DATASET ENTRIES Block Start

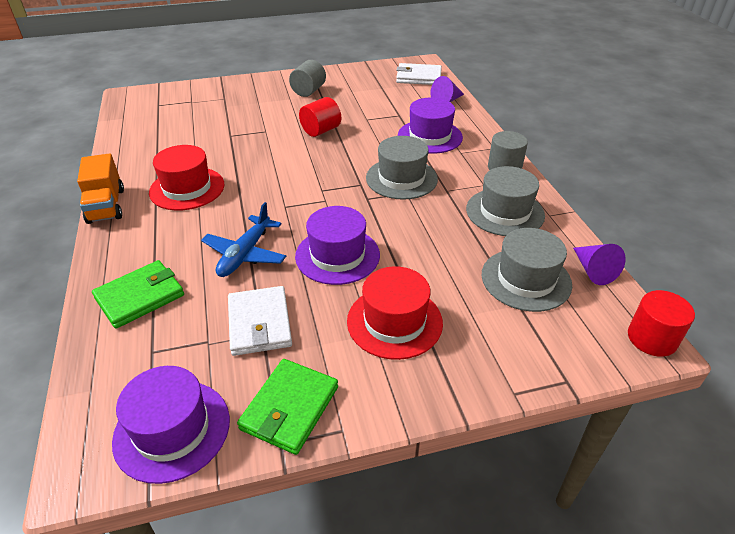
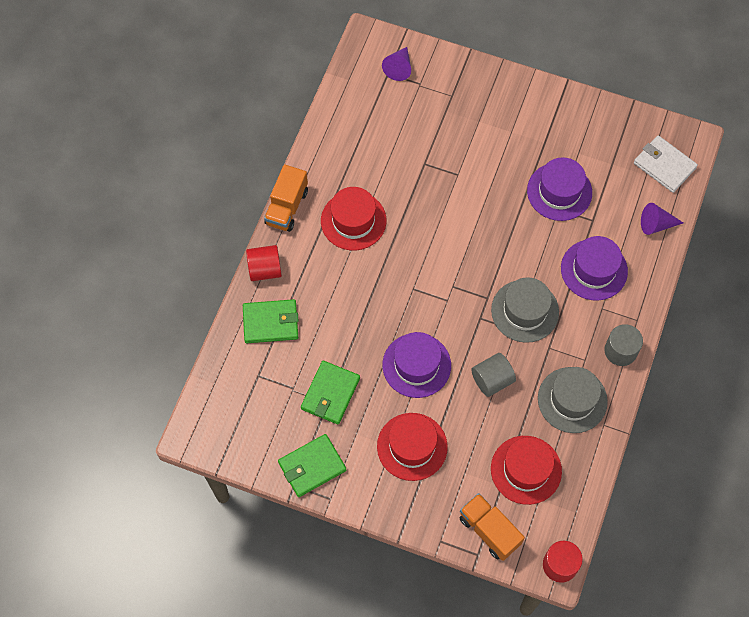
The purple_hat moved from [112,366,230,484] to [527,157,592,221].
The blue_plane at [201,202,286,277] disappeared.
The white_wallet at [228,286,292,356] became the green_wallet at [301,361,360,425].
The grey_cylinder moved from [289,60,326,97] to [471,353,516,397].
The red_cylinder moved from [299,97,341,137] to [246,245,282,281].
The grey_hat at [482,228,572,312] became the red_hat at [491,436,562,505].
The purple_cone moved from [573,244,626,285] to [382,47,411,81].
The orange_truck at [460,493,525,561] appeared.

DATASET ENTRIES Block End
DATASET ENTRIES Block Start

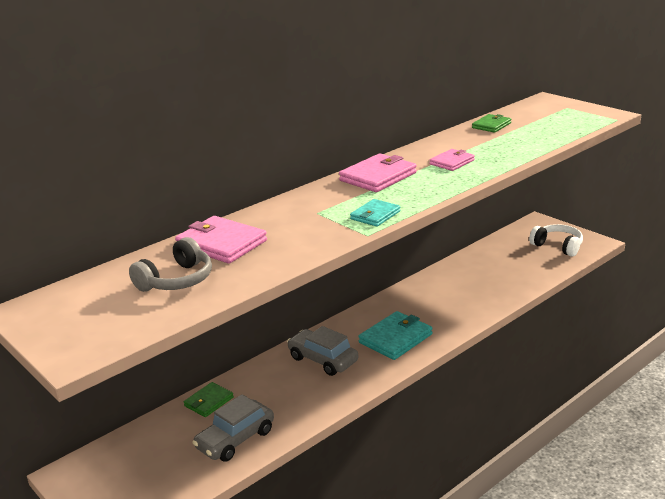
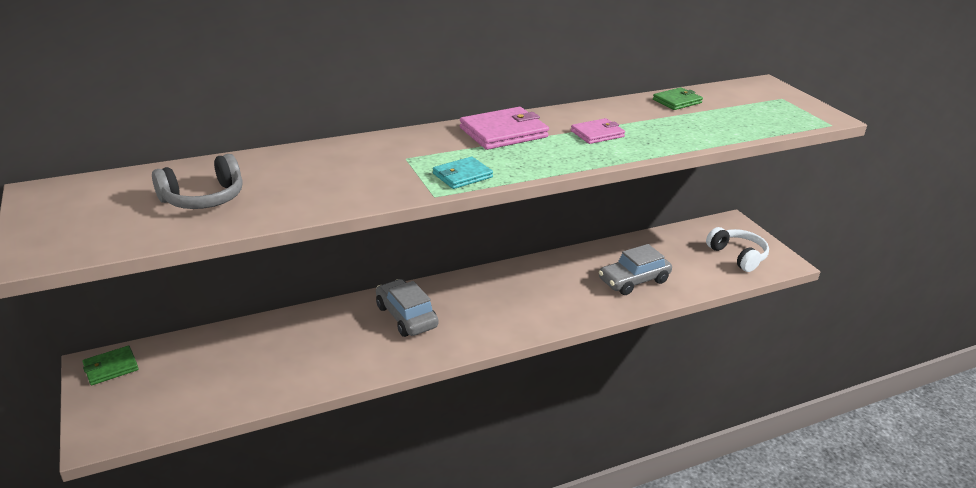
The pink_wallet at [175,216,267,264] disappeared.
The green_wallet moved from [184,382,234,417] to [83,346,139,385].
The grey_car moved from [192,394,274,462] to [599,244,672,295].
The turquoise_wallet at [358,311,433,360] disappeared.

DATASET ENTRIES Block End

● TRY IT: Everything above from the line with "The green_wallet moved" to the line with "The turquoise_wallet at", both included, must be repeated exactly, and nothing outside that range.

● FINISHED EXERCISE:
The green_wallet moved from [184,382,234,417] to [83,346,139,385].
The grey_car moved from [192,394,274,462] to [599,244,672,295].
The turquoise_wallet at [358,311,433,360] disappeared.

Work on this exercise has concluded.